# Extracted information
===
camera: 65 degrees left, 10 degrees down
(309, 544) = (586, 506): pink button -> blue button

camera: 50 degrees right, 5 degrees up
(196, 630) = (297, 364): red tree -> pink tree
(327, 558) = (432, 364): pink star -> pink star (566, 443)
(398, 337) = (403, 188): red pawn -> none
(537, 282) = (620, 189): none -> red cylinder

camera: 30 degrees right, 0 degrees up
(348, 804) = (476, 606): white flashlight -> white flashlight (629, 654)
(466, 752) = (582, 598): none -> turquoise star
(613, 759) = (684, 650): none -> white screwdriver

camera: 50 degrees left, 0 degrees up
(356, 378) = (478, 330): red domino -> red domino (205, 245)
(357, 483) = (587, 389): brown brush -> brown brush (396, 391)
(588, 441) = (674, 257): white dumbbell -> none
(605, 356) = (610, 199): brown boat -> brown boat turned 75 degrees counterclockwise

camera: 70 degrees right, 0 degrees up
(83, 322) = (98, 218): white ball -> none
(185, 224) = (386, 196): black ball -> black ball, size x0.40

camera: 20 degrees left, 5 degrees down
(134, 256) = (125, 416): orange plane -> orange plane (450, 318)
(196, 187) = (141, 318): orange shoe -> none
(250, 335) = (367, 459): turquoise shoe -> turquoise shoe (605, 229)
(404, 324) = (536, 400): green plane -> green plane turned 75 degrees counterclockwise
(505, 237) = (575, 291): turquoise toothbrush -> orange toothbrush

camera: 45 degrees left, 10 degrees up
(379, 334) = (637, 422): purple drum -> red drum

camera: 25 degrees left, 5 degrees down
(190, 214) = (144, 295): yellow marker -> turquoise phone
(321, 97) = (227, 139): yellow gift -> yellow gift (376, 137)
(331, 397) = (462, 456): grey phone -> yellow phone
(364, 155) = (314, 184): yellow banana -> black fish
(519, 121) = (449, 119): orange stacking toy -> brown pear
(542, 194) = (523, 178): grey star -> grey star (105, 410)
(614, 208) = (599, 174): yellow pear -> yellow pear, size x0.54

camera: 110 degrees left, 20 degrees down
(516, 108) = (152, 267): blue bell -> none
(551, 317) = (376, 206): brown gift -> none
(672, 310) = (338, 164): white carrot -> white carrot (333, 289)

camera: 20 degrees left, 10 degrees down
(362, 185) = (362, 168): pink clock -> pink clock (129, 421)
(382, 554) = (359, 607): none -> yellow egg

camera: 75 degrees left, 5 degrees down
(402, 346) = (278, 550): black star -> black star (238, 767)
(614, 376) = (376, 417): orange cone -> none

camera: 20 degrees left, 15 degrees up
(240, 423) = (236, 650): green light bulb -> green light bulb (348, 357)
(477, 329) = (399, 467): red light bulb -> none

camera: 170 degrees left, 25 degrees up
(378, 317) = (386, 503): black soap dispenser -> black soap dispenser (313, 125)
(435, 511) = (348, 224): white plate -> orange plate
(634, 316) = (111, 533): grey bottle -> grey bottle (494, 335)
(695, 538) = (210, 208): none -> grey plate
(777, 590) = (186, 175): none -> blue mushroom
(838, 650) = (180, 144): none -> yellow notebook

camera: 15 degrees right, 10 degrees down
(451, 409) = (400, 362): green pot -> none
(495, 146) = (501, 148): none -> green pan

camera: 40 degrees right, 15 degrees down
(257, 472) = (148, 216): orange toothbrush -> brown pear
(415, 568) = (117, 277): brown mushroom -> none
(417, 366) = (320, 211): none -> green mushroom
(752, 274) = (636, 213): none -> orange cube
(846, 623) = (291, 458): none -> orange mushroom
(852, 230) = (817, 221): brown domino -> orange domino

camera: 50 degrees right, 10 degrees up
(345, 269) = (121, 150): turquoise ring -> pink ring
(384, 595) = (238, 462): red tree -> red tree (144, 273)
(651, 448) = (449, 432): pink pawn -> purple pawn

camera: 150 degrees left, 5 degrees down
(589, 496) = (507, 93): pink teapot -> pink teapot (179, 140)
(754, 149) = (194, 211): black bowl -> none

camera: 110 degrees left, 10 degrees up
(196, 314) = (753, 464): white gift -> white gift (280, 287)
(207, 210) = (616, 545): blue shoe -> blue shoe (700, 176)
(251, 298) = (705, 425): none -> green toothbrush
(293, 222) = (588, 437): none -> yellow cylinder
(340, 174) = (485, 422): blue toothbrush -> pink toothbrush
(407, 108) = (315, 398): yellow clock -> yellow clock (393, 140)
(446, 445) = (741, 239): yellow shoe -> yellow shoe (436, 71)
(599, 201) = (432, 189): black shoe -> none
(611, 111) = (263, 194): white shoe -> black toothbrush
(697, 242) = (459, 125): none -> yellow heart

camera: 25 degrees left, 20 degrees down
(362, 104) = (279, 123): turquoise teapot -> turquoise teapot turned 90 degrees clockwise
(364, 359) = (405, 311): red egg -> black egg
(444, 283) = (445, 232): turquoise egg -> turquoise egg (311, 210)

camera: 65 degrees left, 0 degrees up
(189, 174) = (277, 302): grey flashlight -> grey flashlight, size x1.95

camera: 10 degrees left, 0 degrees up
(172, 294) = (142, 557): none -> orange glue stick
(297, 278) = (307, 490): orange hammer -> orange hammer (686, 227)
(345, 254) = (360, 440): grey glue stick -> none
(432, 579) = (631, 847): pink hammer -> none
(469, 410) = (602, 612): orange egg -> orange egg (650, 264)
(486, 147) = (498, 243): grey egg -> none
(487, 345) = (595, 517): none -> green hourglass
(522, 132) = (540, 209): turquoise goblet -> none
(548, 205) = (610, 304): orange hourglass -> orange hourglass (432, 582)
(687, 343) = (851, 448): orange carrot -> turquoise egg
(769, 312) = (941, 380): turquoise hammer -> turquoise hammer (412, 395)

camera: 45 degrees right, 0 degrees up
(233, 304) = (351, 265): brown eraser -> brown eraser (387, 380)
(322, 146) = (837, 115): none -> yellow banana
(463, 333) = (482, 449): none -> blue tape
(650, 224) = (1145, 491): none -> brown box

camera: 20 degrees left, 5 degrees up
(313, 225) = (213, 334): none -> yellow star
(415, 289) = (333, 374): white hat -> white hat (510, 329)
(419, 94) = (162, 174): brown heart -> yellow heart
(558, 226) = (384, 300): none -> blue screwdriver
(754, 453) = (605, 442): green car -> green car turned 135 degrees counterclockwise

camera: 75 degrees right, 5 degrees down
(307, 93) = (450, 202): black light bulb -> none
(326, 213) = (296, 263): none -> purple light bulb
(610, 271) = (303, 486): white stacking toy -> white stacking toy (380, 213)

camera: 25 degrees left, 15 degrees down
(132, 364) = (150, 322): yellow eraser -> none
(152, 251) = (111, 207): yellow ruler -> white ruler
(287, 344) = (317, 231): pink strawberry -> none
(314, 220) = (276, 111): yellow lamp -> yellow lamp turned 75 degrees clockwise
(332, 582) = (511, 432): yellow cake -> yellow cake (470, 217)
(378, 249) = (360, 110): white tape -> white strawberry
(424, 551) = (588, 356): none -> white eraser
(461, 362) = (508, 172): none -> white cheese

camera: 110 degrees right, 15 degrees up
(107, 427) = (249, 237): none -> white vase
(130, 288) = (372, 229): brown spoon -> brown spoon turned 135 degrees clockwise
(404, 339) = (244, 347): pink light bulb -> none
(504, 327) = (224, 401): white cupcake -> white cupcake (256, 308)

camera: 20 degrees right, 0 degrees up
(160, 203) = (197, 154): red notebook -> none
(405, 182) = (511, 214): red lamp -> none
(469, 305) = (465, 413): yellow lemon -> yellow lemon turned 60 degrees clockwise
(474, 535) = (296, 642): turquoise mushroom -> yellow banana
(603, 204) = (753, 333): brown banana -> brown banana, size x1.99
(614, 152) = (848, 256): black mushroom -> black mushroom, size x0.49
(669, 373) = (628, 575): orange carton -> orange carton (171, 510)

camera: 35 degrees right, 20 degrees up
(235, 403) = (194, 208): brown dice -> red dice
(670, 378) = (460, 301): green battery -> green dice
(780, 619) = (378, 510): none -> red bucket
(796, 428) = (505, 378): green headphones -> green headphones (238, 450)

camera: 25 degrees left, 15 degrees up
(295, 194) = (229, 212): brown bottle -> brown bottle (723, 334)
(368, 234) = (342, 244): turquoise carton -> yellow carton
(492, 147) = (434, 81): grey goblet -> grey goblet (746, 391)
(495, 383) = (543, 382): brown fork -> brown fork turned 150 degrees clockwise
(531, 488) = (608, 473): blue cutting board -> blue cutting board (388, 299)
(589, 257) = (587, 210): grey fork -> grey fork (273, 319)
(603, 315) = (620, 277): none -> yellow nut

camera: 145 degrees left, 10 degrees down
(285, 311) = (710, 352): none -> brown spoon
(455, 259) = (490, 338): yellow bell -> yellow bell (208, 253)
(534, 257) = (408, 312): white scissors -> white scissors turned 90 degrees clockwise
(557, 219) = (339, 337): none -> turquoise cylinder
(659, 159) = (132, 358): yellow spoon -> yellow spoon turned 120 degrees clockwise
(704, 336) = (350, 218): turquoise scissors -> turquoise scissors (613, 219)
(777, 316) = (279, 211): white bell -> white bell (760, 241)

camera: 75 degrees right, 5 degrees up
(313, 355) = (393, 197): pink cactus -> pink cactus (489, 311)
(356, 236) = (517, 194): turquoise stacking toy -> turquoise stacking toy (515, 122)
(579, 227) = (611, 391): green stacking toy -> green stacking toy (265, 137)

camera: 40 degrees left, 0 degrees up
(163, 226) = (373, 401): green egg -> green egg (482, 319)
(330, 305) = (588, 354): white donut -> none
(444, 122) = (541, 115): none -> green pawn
===
# Problem to work on
Everything starting at the line containing "(345, 269) = (121, 150): turquoise" and ending at the line containing "(189, 174) = (277, 302): grey" in the records above should be repeated exactly, and only that.

# Response for this exercise
(345, 269) = (121, 150): turquoise ring -> pink ring
(384, 595) = (238, 462): red tree -> red tree (144, 273)
(651, 448) = (449, 432): pink pawn -> purple pawn

camera: 150 degrees left, 5 degrees down
(589, 496) = (507, 93): pink teapot -> pink teapot (179, 140)
(754, 149) = (194, 211): black bowl -> none

camera: 110 degrees left, 10 degrees up
(196, 314) = (753, 464): white gift -> white gift (280, 287)
(207, 210) = (616, 545): blue shoe -> blue shoe (700, 176)
(251, 298) = (705, 425): none -> green toothbrush
(293, 222) = (588, 437): none -> yellow cylinder
(340, 174) = (485, 422): blue toothbrush -> pink toothbrush
(407, 108) = (315, 398): yellow clock -> yellow clock (393, 140)
(446, 445) = (741, 239): yellow shoe -> yellow shoe (436, 71)
(599, 201) = (432, 189): black shoe -> none
(611, 111) = (263, 194): white shoe -> black toothbrush
(697, 242) = (459, 125): none -> yellow heart

camera: 25 degrees left, 20 degrees down
(362, 104) = (279, 123): turquoise teapot -> turquoise teapot turned 90 degrees clockwise
(364, 359) = (405, 311): red egg -> black egg
(444, 283) = (445, 232): turquoise egg -> turquoise egg (311, 210)

camera: 65 degrees left, 0 degrees up
(189, 174) = (277, 302): grey flashlight -> grey flashlight, size x1.95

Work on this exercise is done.